SUPPLIED MATERIAL —
....
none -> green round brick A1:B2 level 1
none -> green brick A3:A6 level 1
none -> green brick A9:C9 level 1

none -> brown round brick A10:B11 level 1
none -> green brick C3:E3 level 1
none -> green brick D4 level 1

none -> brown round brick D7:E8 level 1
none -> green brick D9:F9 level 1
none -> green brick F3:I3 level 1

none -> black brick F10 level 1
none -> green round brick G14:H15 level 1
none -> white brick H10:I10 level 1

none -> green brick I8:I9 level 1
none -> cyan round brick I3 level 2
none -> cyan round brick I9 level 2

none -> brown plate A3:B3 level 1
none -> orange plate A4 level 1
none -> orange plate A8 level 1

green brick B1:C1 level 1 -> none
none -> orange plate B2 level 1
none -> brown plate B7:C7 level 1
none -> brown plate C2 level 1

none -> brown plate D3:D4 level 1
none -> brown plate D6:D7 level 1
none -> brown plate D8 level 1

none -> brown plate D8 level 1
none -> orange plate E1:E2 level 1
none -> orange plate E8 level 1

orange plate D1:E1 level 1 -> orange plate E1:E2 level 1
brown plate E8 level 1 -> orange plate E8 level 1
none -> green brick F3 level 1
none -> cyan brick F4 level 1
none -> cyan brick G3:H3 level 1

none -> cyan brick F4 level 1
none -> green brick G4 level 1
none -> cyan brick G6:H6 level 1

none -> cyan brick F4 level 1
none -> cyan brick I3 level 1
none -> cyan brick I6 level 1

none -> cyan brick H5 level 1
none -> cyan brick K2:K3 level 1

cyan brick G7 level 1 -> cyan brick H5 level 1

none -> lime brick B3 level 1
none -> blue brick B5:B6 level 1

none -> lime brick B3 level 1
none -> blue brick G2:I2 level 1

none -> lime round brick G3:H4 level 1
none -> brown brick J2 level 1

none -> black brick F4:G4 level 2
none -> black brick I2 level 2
....
REQUIRED ACTION —
Set down exactly, and only, the lines from the one containing "none -> cyan brick K2:K3 level 1" to the final line of the data.

EXERCISE ANSWER —
none -> cyan brick K2:K3 level 1

cyan brick G7 level 1 -> cyan brick H5 level 1

none -> lime brick B3 level 1
none -> blue brick B5:B6 level 1

none -> lime brick B3 level 1
none -> blue brick G2:I2 level 1

none -> lime round brick G3:H4 level 1
none -> brown brick J2 level 1

none -> black brick F4:G4 level 2
none -> black brick I2 level 2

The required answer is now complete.